*Input:*
####

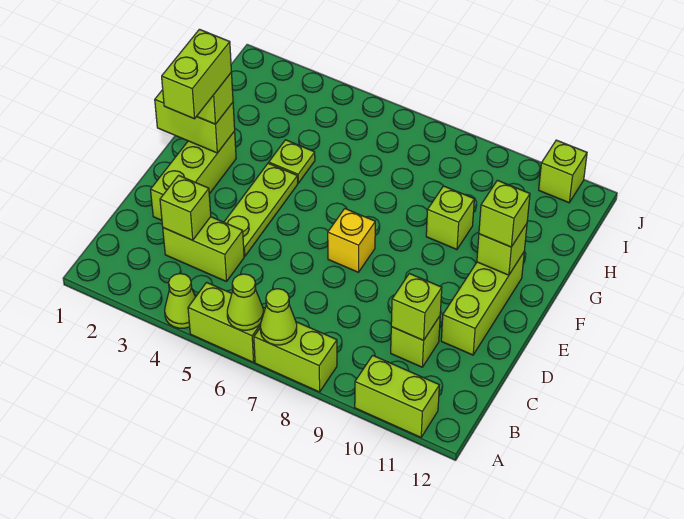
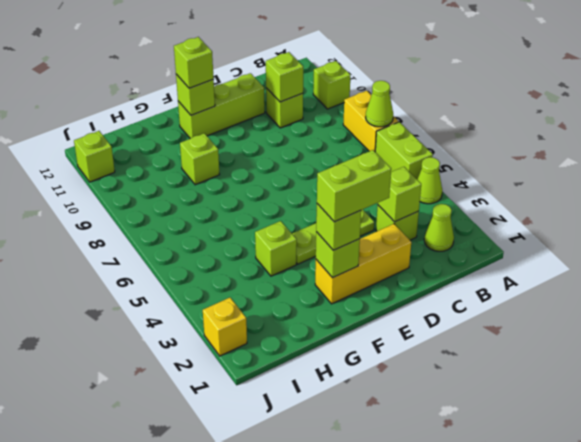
lime cone A6 level 2 -> lime cone B2 level 1
lime brick A7:A8 level 1 -> yellow brick A7:A8 level 1
lime brick A10:A11 level 1 -> lime brick A10 level 1
lime brick C3:C4 level 1 -> lime brick C3 level 1
lime brick D2:F2 level 1 -> yellow brick D2:F2 level 1
yellow brick E7 level 1 -> yellow brick J2 level 1
lime brick F1:F2 level 2 -> lime brick F2 level 2
lime plate G4 level 1 -> lime brick G4 level 1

####

*Exercise directions:* Read the entries and show each line that mentions "lime".

*Answer area:*
lime cone A6 level 2 -> lime cone B2 level 1
lime brick A7:A8 level 1 -> yellow brick A7:A8 level 1
lime brick A10:A11 level 1 -> lime brick A10 level 1
lime brick C3:C4 level 1 -> lime brick C3 level 1
lime brick D2:F2 level 1 -> yellow brick D2:F2 level 1
lime brick F1:F2 level 2 -> lime brick F2 level 2
lime plate G4 level 1 -> lime brick G4 level 1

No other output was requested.